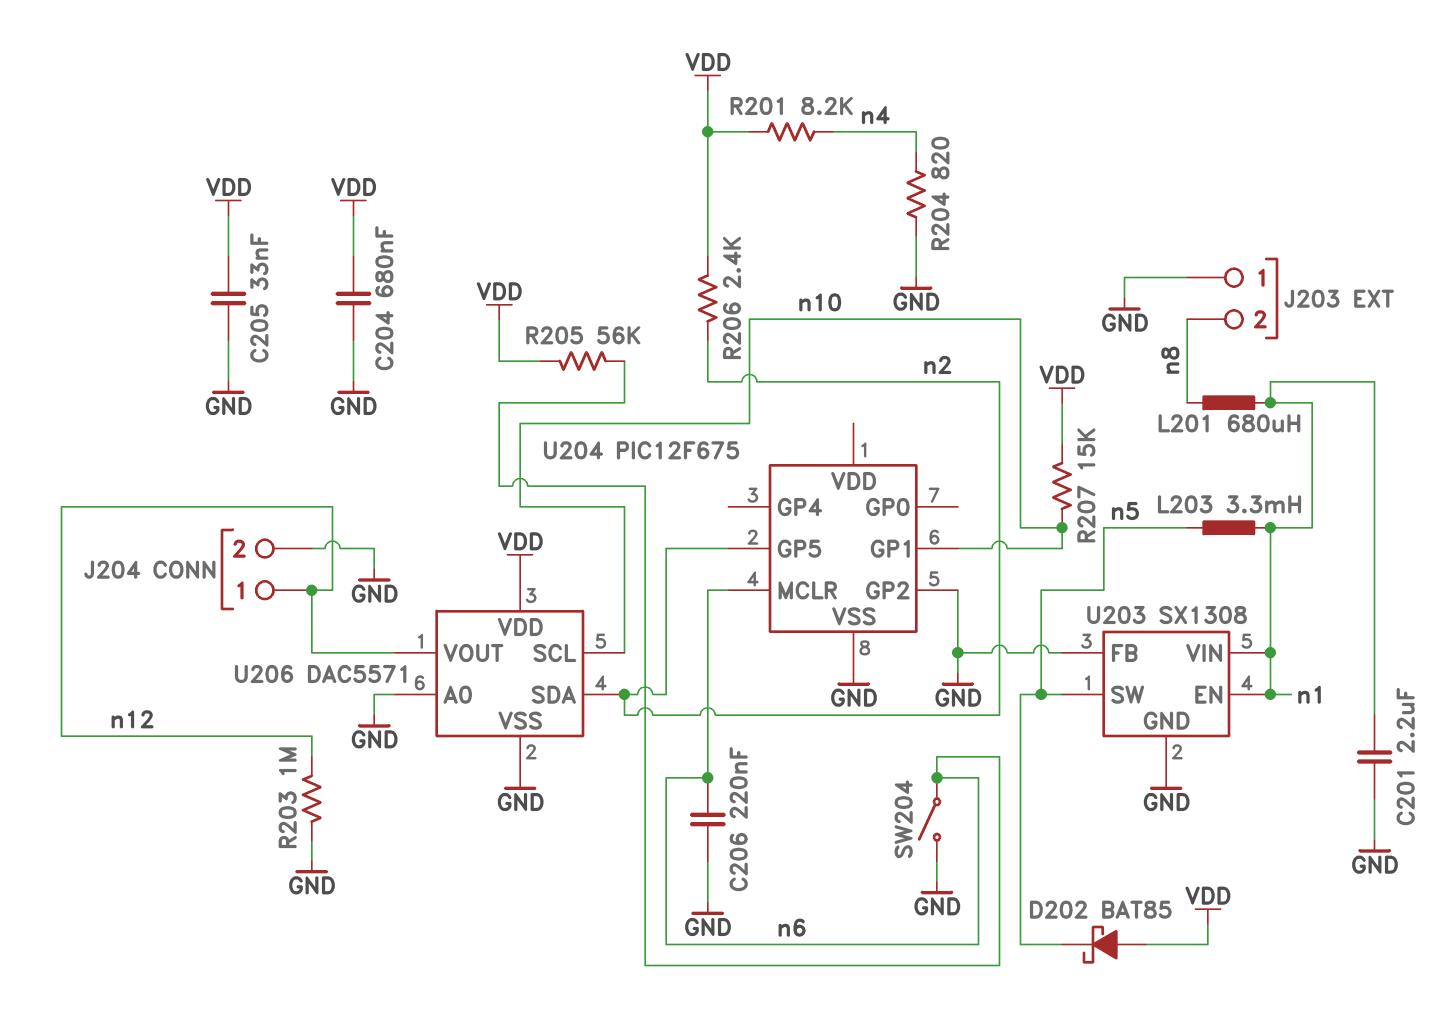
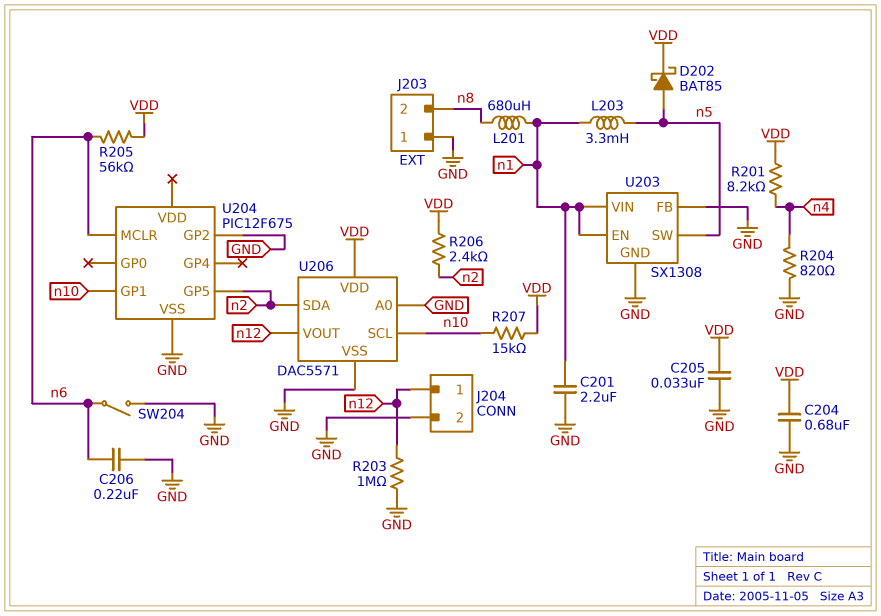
D202: schottky BAT85 (A VDD, K n5) -> schottky BAT85 (A n5, K VDD)

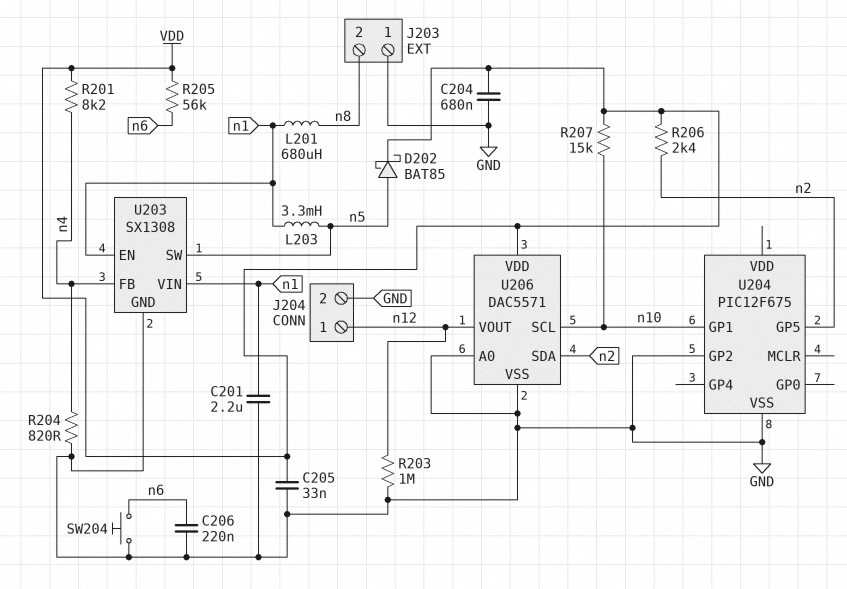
SW204: switch (GND, n6) -> button (GND, n6)
U203 pin FB: GND -> n4
U204 pin MCLR: n6 -> none

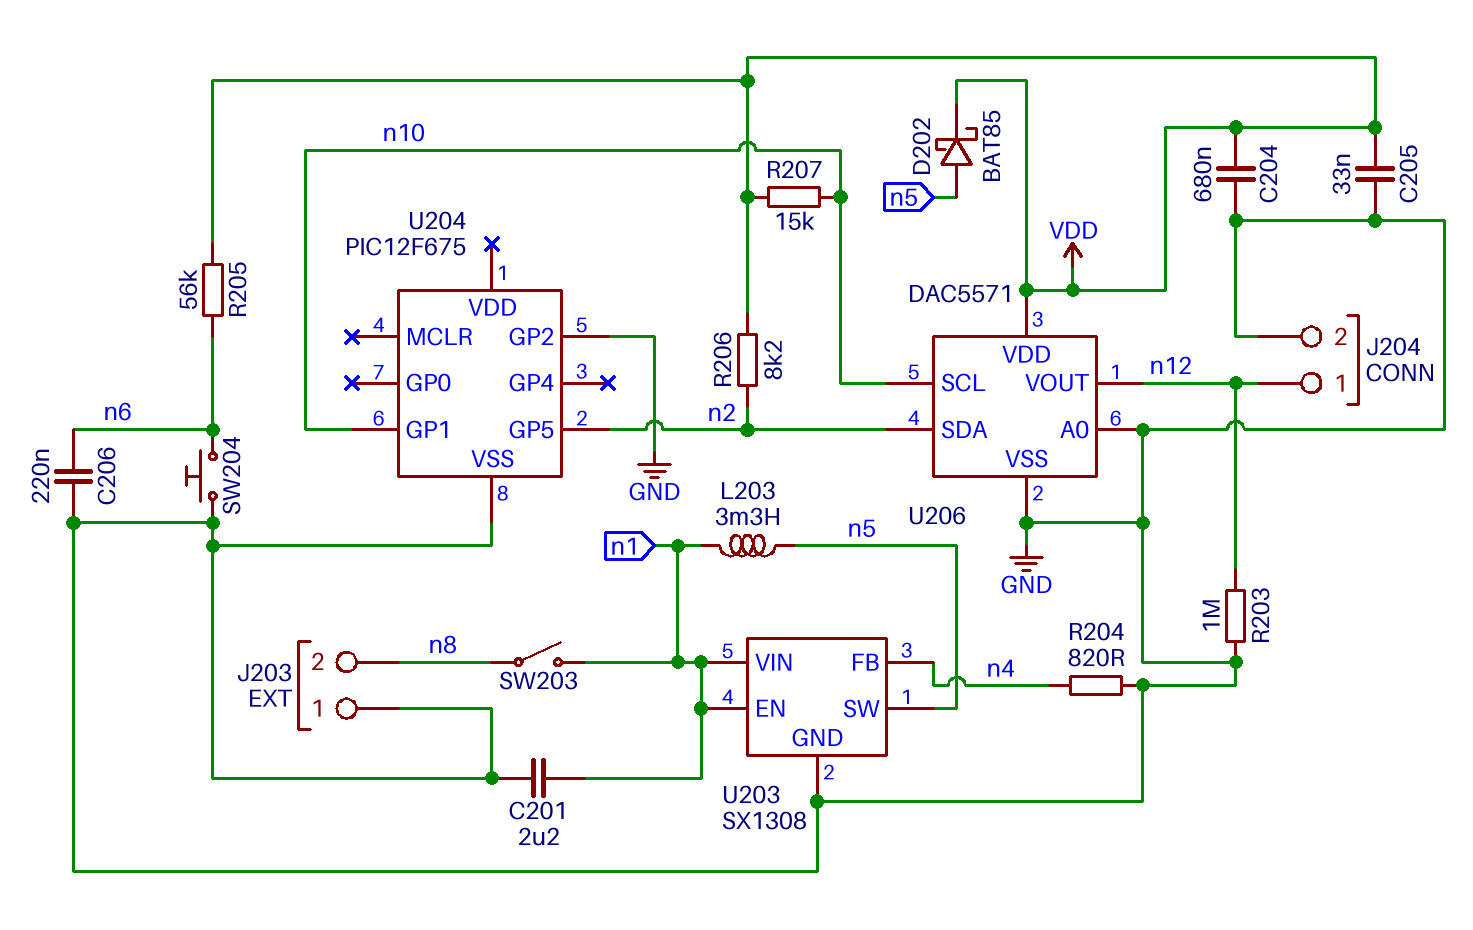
L201: 680uH (n1, n8) -> none
R201: 8.2k (VDD, n4) -> none
R206: 2.4k (VDD, n2) -> 8.2k (VDD, n2)
SW203: none -> switch (n1, n8)

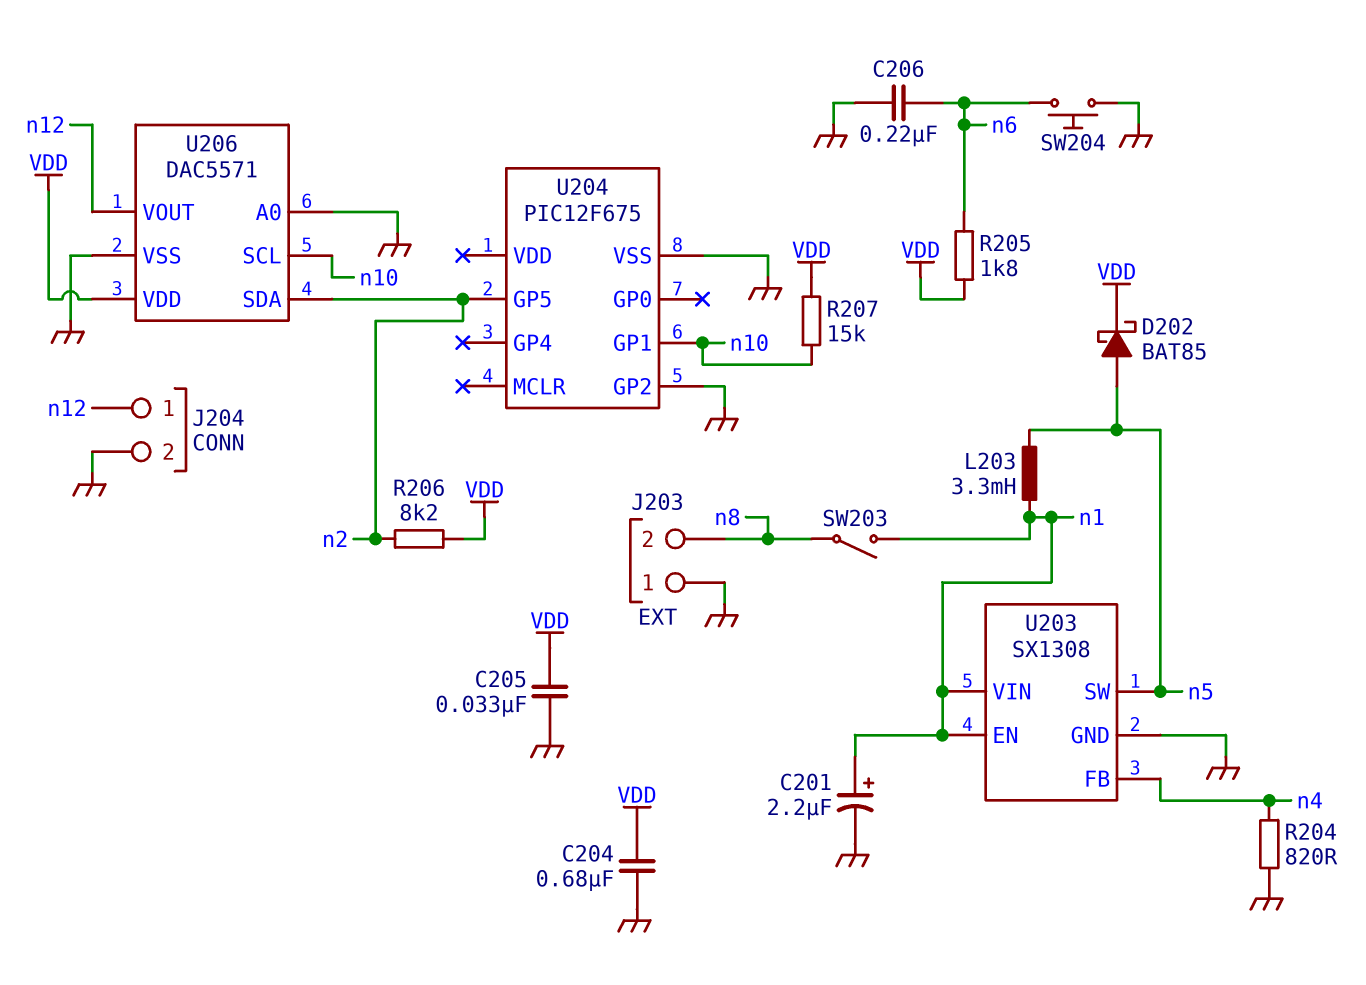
C201: 2.2uF (GND, n1) -> 2.2uF (plus n1, minus GND)
R203: 1M (GND, n12) -> none
R205: 56k (VDD, n6) -> 1.8k (VDD, n6)

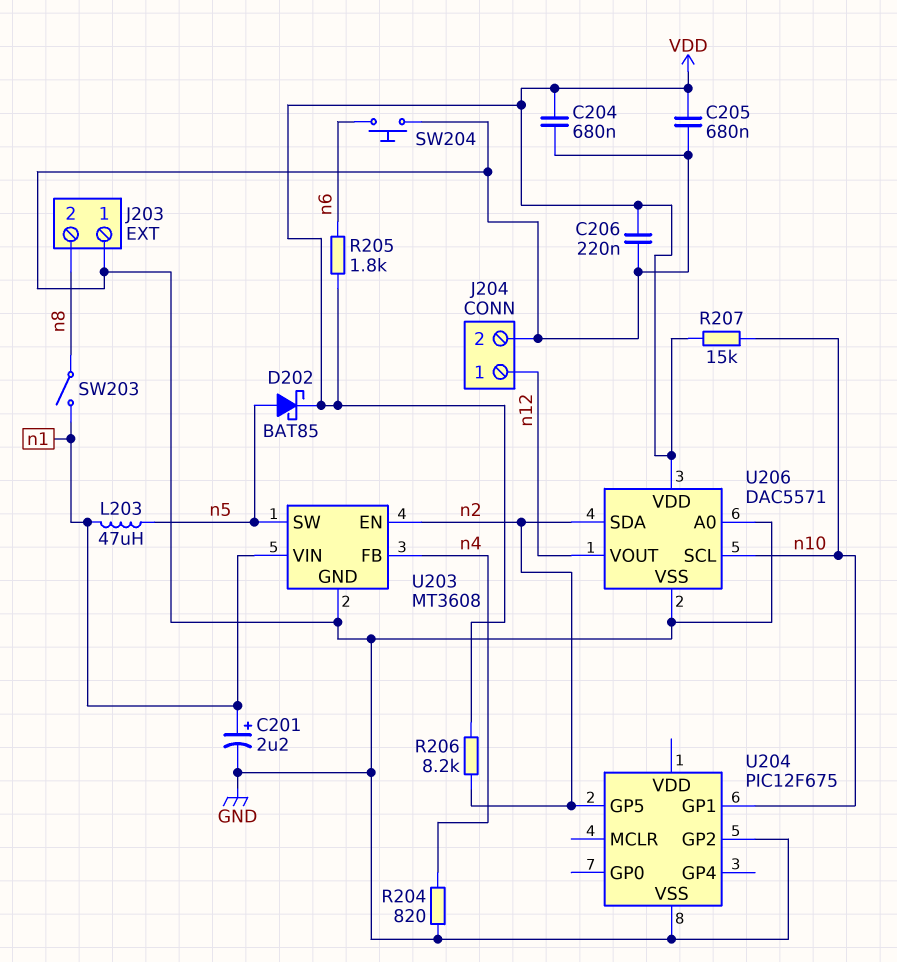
C205: 33nF (GND, VDD) -> 680nF (GND, VDD)
C206: 220nF (GND, n6) -> 220nF (GND, VDD)
L203: 3.3mH (n1, n5) -> 47uH (n1, n5)
U203: SX1308 -> MT3608
U203 pin EN: n1 -> n2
○ ○ ○
**What the task asks:**
Looking at the entries above, work out how many lines include the word "switch" and reply with that number alone.

**Finished exercise:**
2